List each line of the records that contains the word "perspective". Case counts.

Entries supplied:
# # # # #
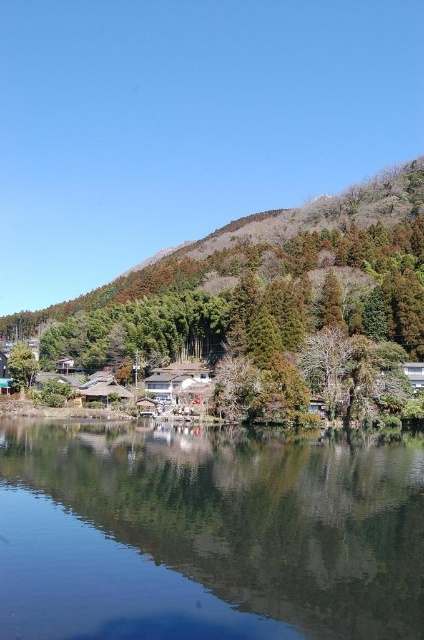
Between point (114, 451) and point (332, 225), which one is positioned behind?

The point (332, 225) is more distant.

Is transparent glass water at lower center in front of green leafy hillside at upper center?

Yes, it is in front of green leafy hillside at upper center.

You are a GUI agent. You are given a task and a screenshot of the screen. Output one action in this format:
    pyautogui.click(x=<x>, y=<y>)
    Task: Click on the transparent glass water at lower center
    The width and height of the screenshot is (424, 640).
    Given the screenshot: What is the action you would take?
    pyautogui.click(x=209, y=534)

This screenshot has height=640, width=424. I want to click on transparent glass water at lower center, so click(x=209, y=534).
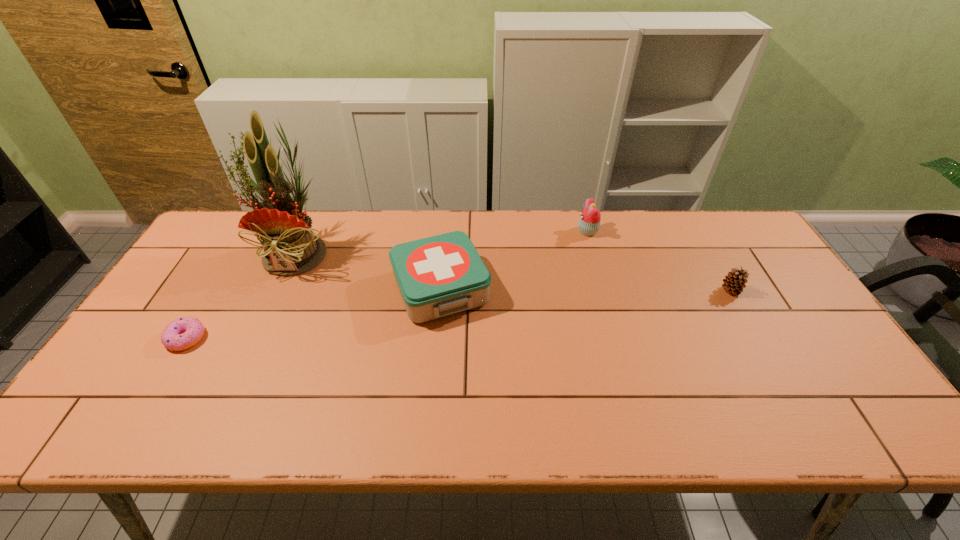
The height and width of the screenshot is (540, 960). Find the location of `vacant space at the left edge of the desktop`. vacant space at the left edge of the desktop is located at coordinates (203, 269).

What are the coordinates of `vacant point at the right edge` in the screenshot? It's located at (784, 284).

At what (x,y) coordinates should I click in order to perform the action: click on free area in between the third object from right to left and the leftmost object. Please return your answer as a coordinate pair (x, y). Looking at the image, I should click on (313, 313).

I want to click on free spot between the pinecone and the shortest object, so (458, 314).

Where is `free spot between the leftmost object and the cupcake`? The height and width of the screenshot is (540, 960). free spot between the leftmost object and the cupcake is located at coordinates (387, 285).

Where is `unoccupied position between the third object from right to left and the shortest object`? The image size is (960, 540). unoccupied position between the third object from right to left and the shortest object is located at coordinates (313, 313).

Where is `free space between the third object from right to left and the tallest object`? The width and height of the screenshot is (960, 540). free space between the third object from right to left and the tallest object is located at coordinates (370, 269).

Identify the location of blank region between the third object from left to right and the cupcake. The height and width of the screenshot is (540, 960). (515, 260).

The height and width of the screenshot is (540, 960). Find the location of `empty space that is in between the fourth object from left to right and the first-aid kit`. empty space that is in between the fourth object from left to right and the first-aid kit is located at coordinates (515, 260).

Image resolution: width=960 pixels, height=540 pixels. I want to click on free space between the pinecone and the cupcake, so click(660, 261).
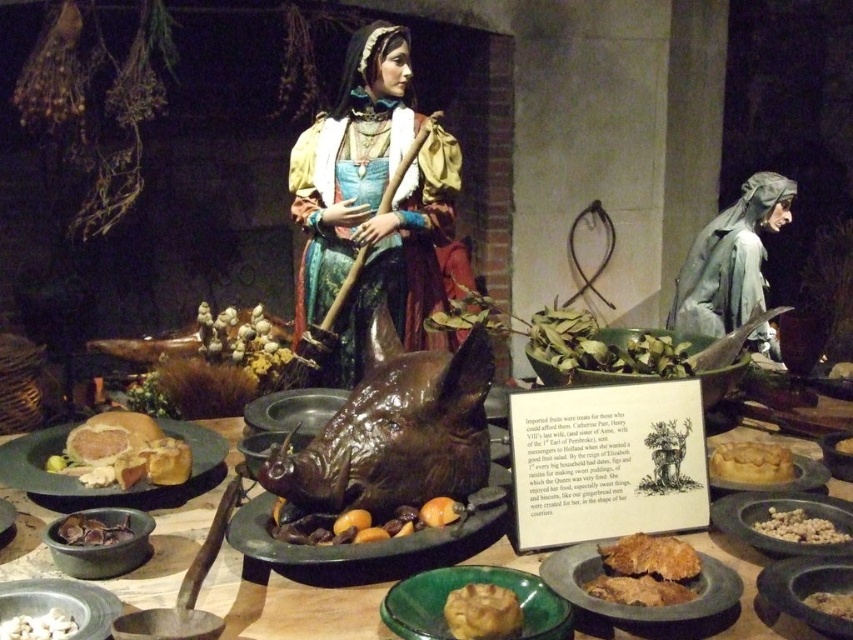
Who is positioned more to the right, golden brown crusty bread at center or shiny brown mushrooms at center?

Positioned to the right is shiny brown mushrooms at center.

Which of these two, golden brown crusty bread at center or shiny brown mushrooms at center, stands shorter?

shiny brown mushrooms at center is shorter.

This screenshot has width=853, height=640. What are the coordinates of `golden brown crusty bread at center` in the screenshot? It's located at (122, 452).

Between golden crispy pastry at center and matte gray bowl at lower left, which one appears on the left side from the viewer's perspective?

From the viewer's perspective, matte gray bowl at lower left appears more on the left side.

Which is below, golden crispy pastry at center or matte gray bowl at lower left?

matte gray bowl at lower left

Is point (607, 593) positioned after point (9, 580)?

No, (607, 593) is in front of (9, 580).

Where is `golden crispy pastry at center`? The image size is (853, 640). golden crispy pastry at center is located at coordinates [645, 570].

Is golden brown crusty bread at center above golden crumbly cake at center?

Yes.

Does point (132, 468) come closer to viewer compared to point (724, 458)?

Yes, it is.

Locate an element on the screen. golden brown crusty bread at center is located at coordinates (122, 452).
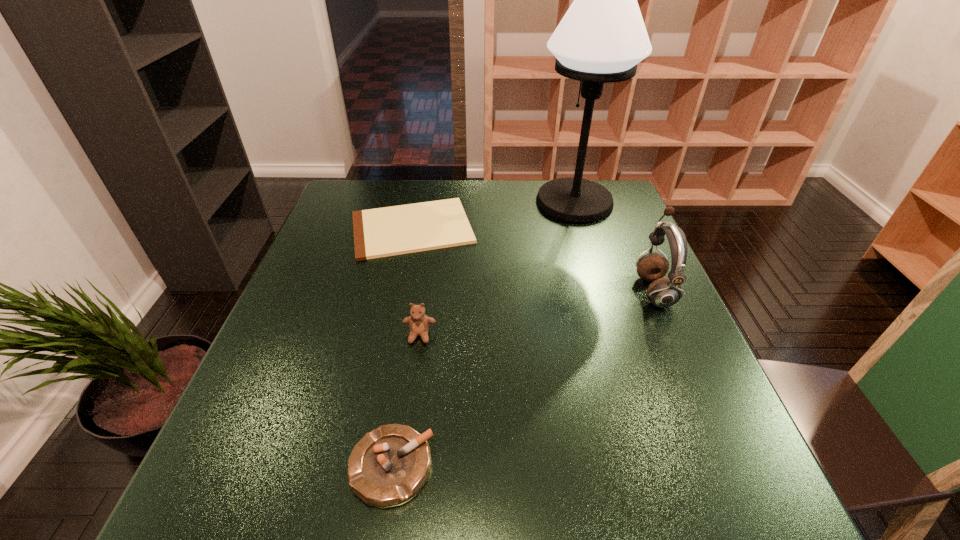
Find the location of a particular element. The height and width of the screenshot is (540, 960). table lamp is located at coordinates (602, 37).

The height and width of the screenshot is (540, 960). I want to click on earphone, so click(x=664, y=292).

Image resolution: width=960 pixels, height=540 pixels. What are the coordinates of `the fourth shortest object` in the screenshot? It's located at (664, 292).

At what (x,y) coordinates should I click in order to perform the action: click on teddy bear. Please return your answer as a coordinate pair (x, y). This screenshot has width=960, height=540. Looking at the image, I should click on (419, 323).

At what (x,y) coordinates should I click in order to perform the action: click on the third tallest object. Please return your answer as a coordinate pair (x, y). This screenshot has height=540, width=960. Looking at the image, I should click on (419, 323).

Identify the location of the nearest object. (390, 464).

Locate an element on the screen. The width and height of the screenshot is (960, 540). ashtray is located at coordinates click(x=390, y=464).

Where is `the shortest object`? This screenshot has width=960, height=540. the shortest object is located at coordinates (389, 231).

Find the location of a particular element. This screenshot has width=960, height=540. vacant area situated 0.210m on the front of the tallest object is located at coordinates (595, 272).

Where is `vacant space located 0.310m on the ear pads of the third nearest object`? vacant space located 0.310m on the ear pads of the third nearest object is located at coordinates (511, 290).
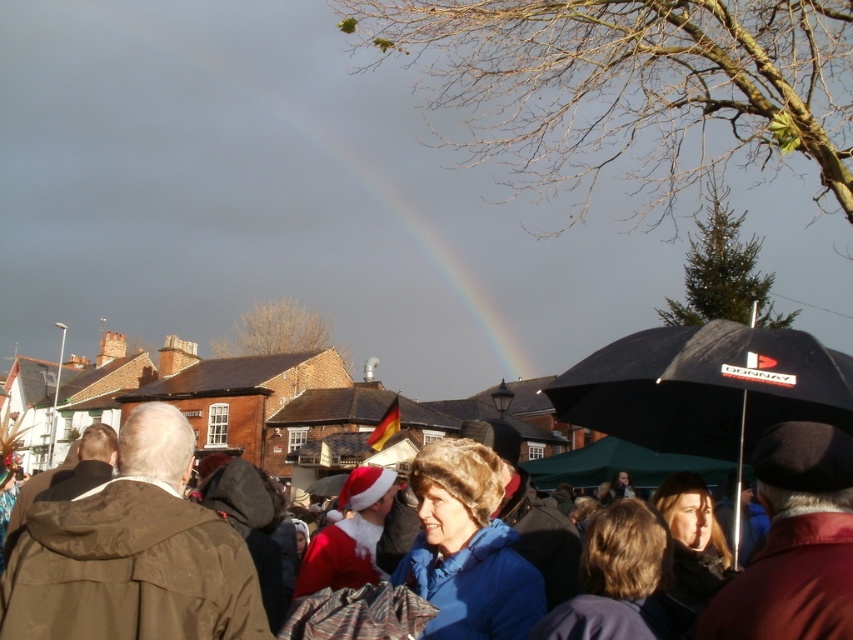
You are standing in the crowd at the event and want to take a photo of both the Santa Claus and the rainbow. You notice two points marked in the image, one at coordinates point (48, 518) and the other at point (700, 368). Which point should you aim your camera towards to ensure both the Santa Claus and the rainbow are in the frame?

You should aim your camera towards point (48, 518) because it is closer to you than point (700, 368). This position will allow you to capture both the Santa Claus in the foreground and the rainbow in the background within the same frame.

You are organizing an outdoor event and need to ensure that the blue woolen jacket at center and the matte black umbrella at right are visible to attendees. Given their sizes, which item would you place higher up on a display stand to ensure visibility?

The matte black umbrella at right should be placed higher up on the display stand because it is taller than the blue woolen jacket at center.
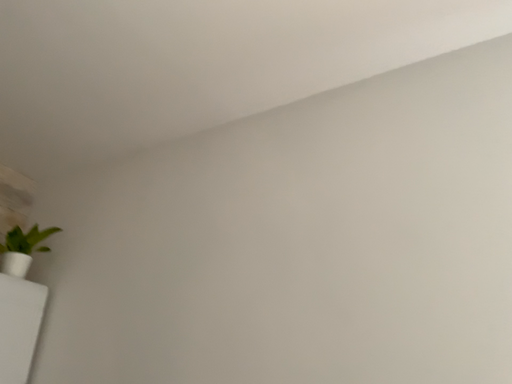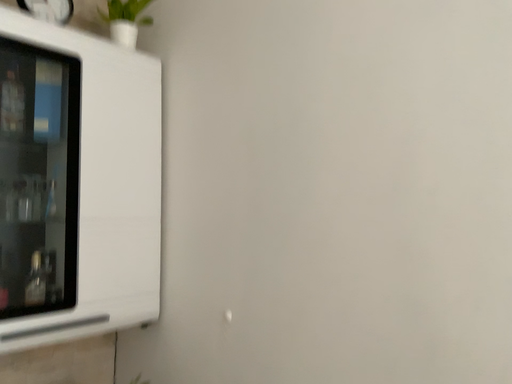
Question: Which way did the camera rotate in the video?

Choices:
 (A) rotated right
 (B) rotated left

Answer: (B)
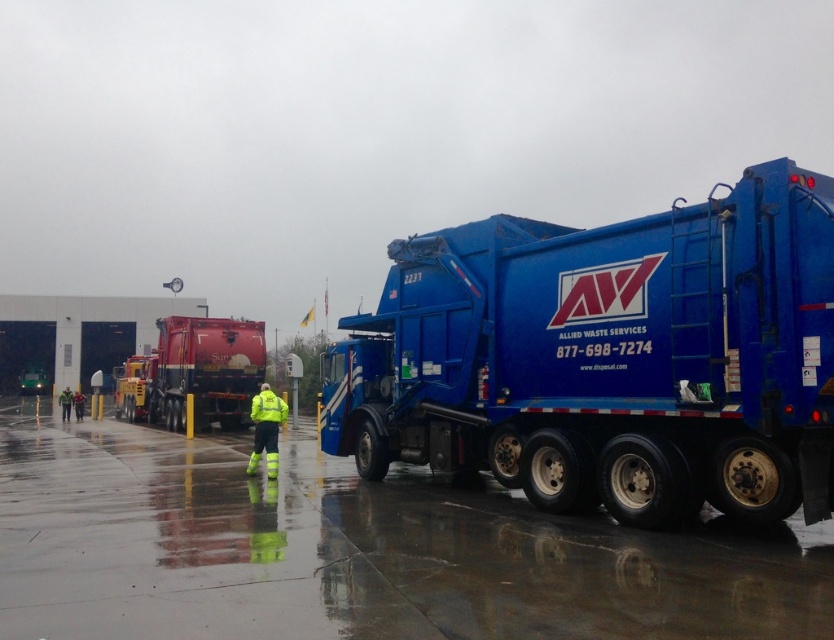
You are standing at the point with coordinates point (252,458) and want to walk to the point with coordinates point (584,506). Which direction should you face to move towards your destination?

You should face north because point (584,506) is in front of point (252,458), indicating it is north of your current position.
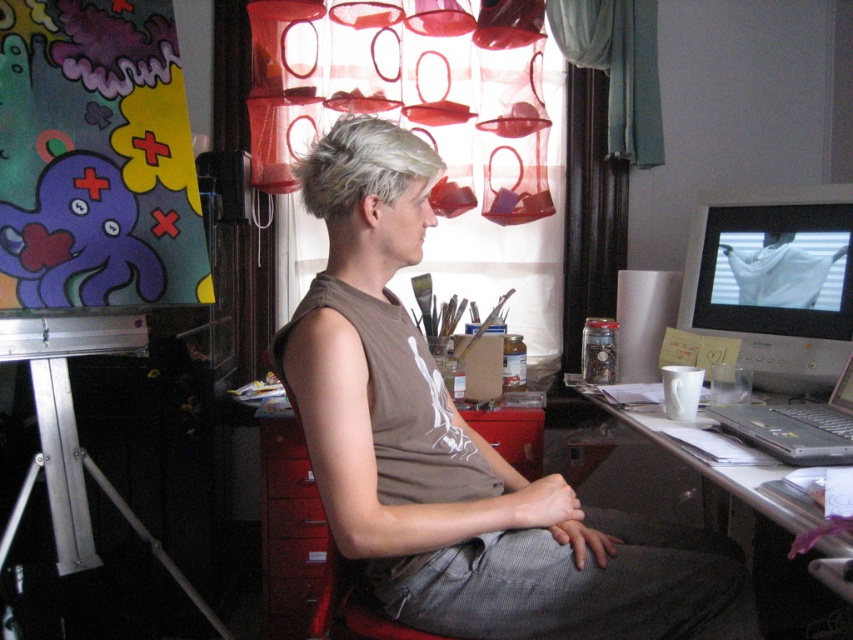
From the picture: You are an interior designer assessing the workspace. You need to determine if the matte black monitor at upper right can be moved to a shelf that currently holds the gray matte hair at upper center without exceeding the shelf space. Can it fit based on their sizes?

The matte black monitor at upper right is bigger than gray matte hair at upper center. Therefore, moving the matte black monitor at upper right to the shelf that holds the gray matte hair at upper center may not fit due to its larger size.

You are an interior designer assessing the workspace layout. You need to ensure that the matte black monitor at upper right and the gray matte hair at upper center are positioned for optimal visibility. Based on their current positions, which object is closer to the desk surface?

The matte black monitor at upper right is below gray matte hair at upper center, so the matte black monitor at upper right is closer to the desk surface.

What are the coordinates of the matte black monitor at upper right?

The coordinates of the matte black monitor at upper right are at point (775, 282).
# # # # #
Reply to the exercise:
Between golden crispy pastry at center and matte gray bowl at lower left, which one appears on the left side from the viewer's perspective?
From the viewer's perspective, matte gray bowl at lower left appears more on the left side.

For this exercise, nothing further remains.